Retype, without pictures, the line holding "(171, 291) = (499, 348): none -> yellow plane" and each line below it through the final line.
[Input Boundary: Start]
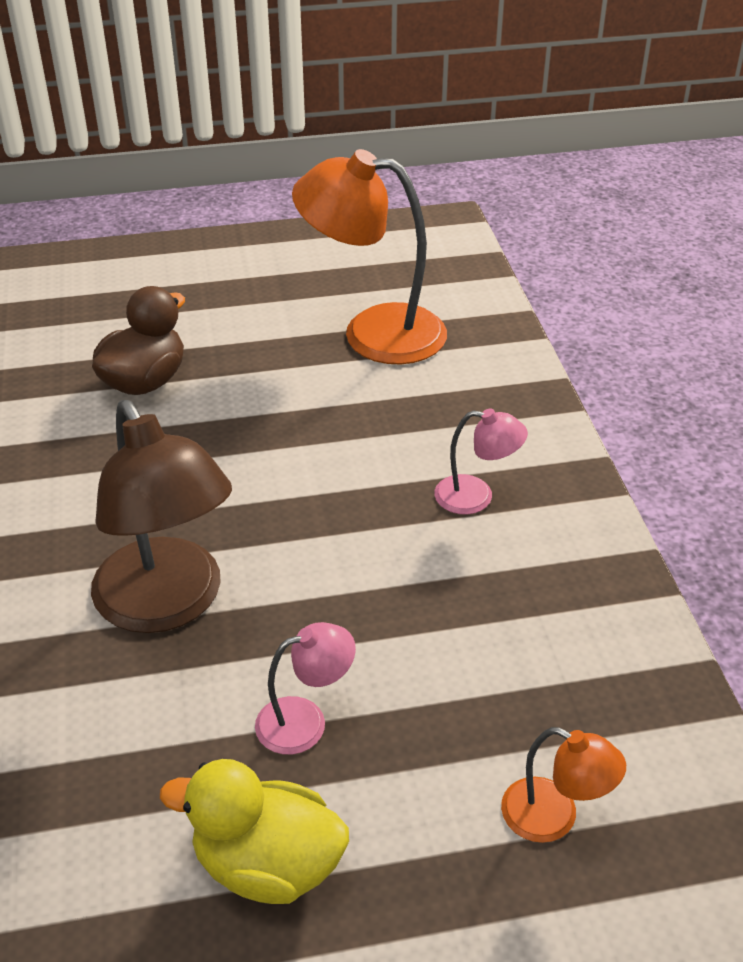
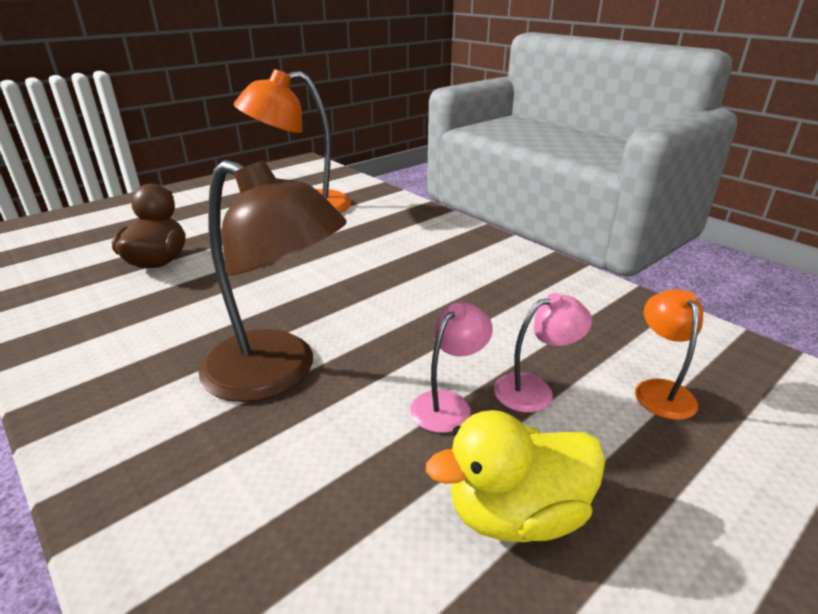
camera: 30 degrees left, 10 degrees down
(476, 497) = (436, 256): pink lamp -> pink lamp (534, 390)
(554, 817) = (660, 390): orange lamp -> orange lamp turned 90 degrees counterclockwise

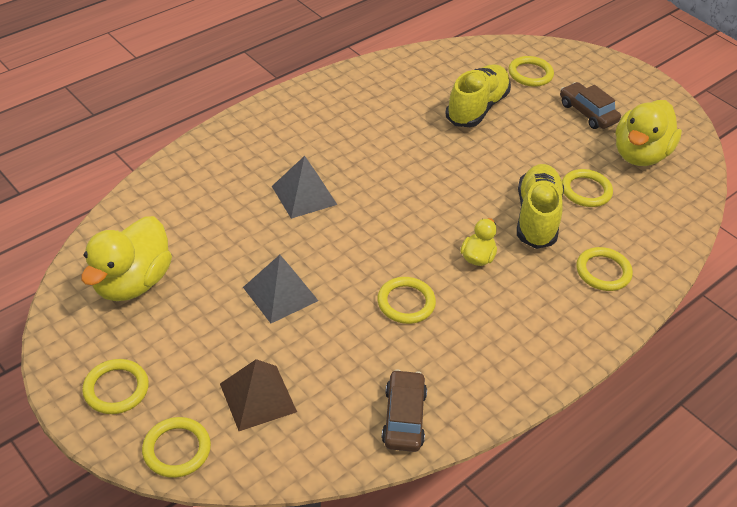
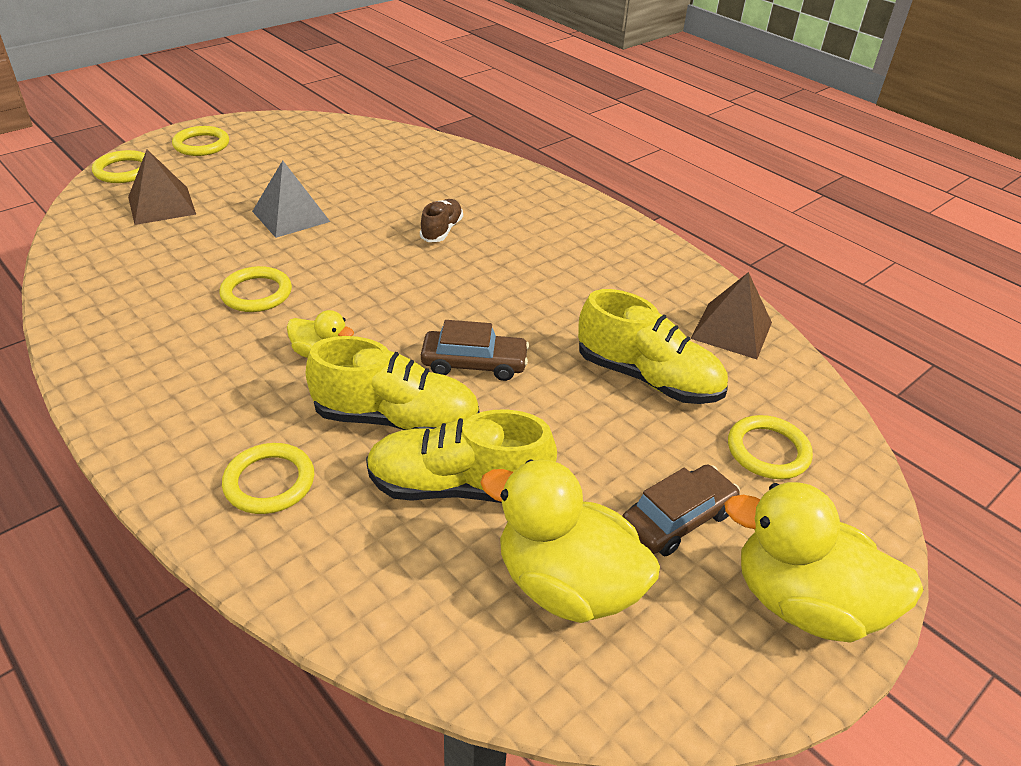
camera: 90 degrees right, 5 degrees down
(132, 282) = (323, 146): yellow duck -> yellow duck (803, 603)
(304, 195) = (441, 230): grey pyramid -> brown shoe
(404, 417) = (94, 285): brown car -> brown car (474, 364)
(423, 67) = (731, 330): none -> brown pyramid
(586, 191) = (458, 487): yellow ring -> yellow shoe

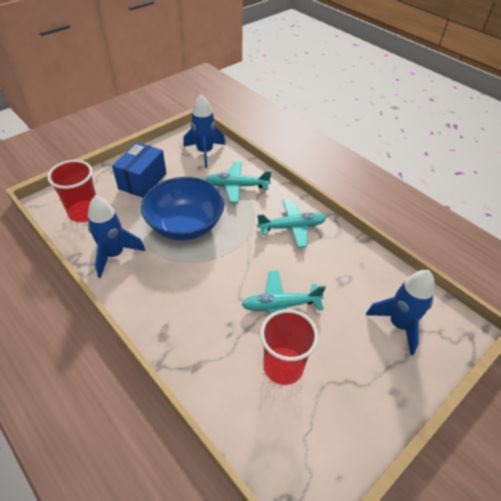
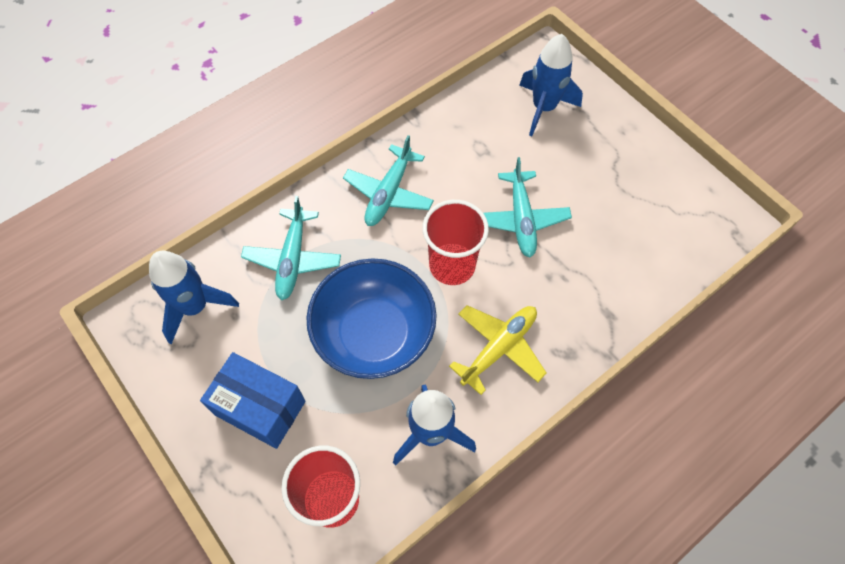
camera: 85 degrees left, 15 degrees up
(171, 291) = (499, 348): none -> yellow plane
(283, 367) = (603, 224): red cup -> red cup (452, 265)
(292, 227) = (388, 193): turquoise plane -> turquoise plane turned 150 degrees counterclockwise

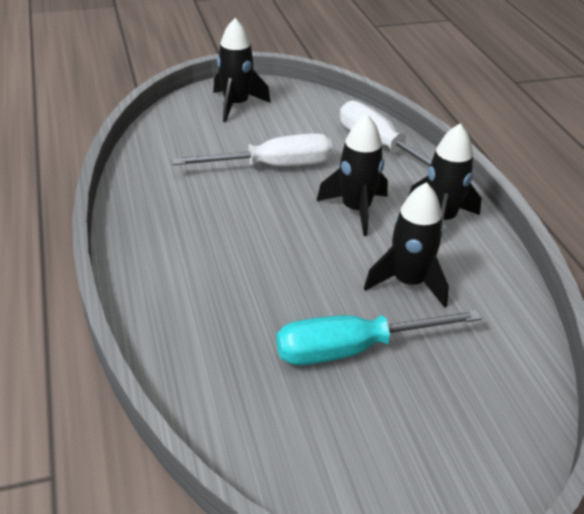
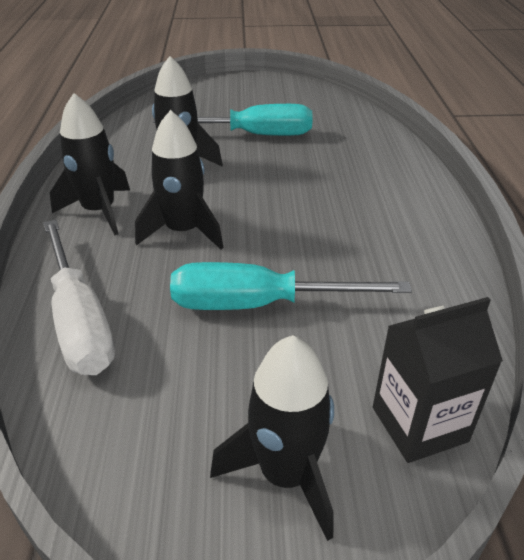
camera: 165 degrees left, 0 degrees up
(172, 125) = (419, 424): none -> black carton
(272, 166) = (260, 304): white screwdriver -> turquoise screwdriver

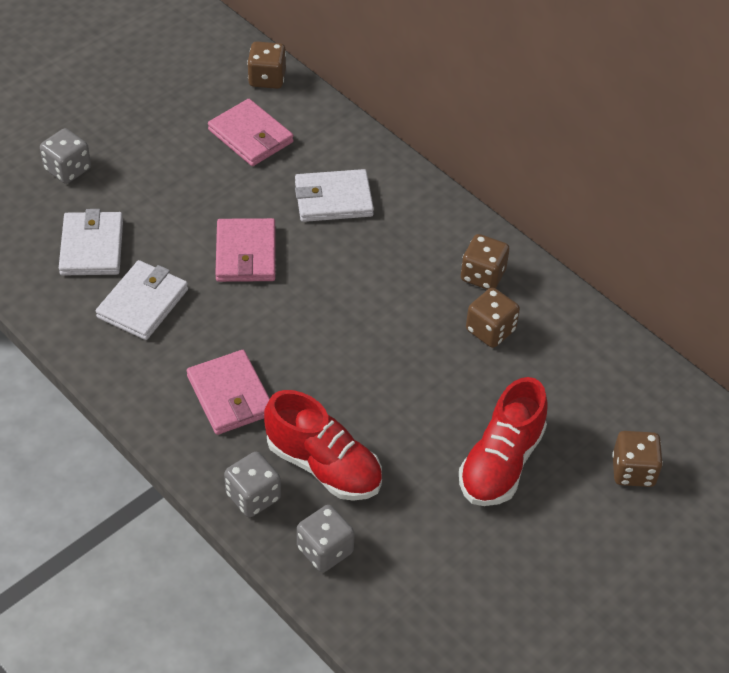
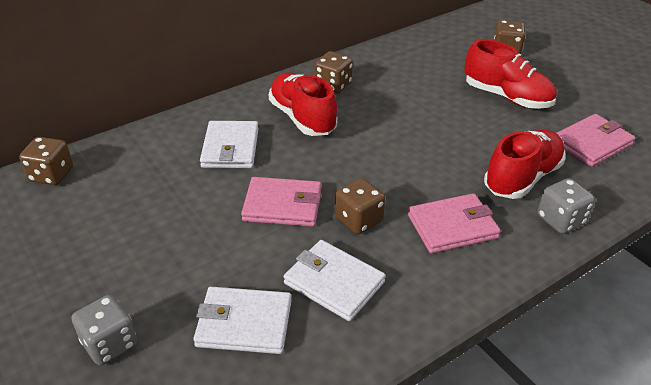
camera: 80 degrees left, 10 degrees down
(251, 136) = (127, 191): pink wallet -> pink wallet (592, 143)
(325, 550) = (603, 184): grey dice -> none
(403, 253) = (302, 118): none -> red shoe
(490, 330) = (387, 88): brown dice -> brown dice (358, 220)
[Input Boundary: End]
## Written answer:
(171, 291) = (499, 348): none -> yellow plane
(283, 367) = (603, 224): red cup -> red cup (452, 265)
(292, 227) = (388, 193): turquoise plane -> turquoise plane turned 150 degrees counterclockwise

camera: 165 degrees left, 0 degrees up
(172, 125) = (419, 424): none -> black carton
(272, 166) = (260, 304): white screwdriver -> turquoise screwdriver

camera: 80 degrees left, 10 degrees down
(251, 136) = (127, 191): pink wallet -> pink wallet (592, 143)
(325, 550) = (603, 184): grey dice -> none
(403, 253) = (302, 118): none -> red shoe
(490, 330) = (387, 88): brown dice -> brown dice (358, 220)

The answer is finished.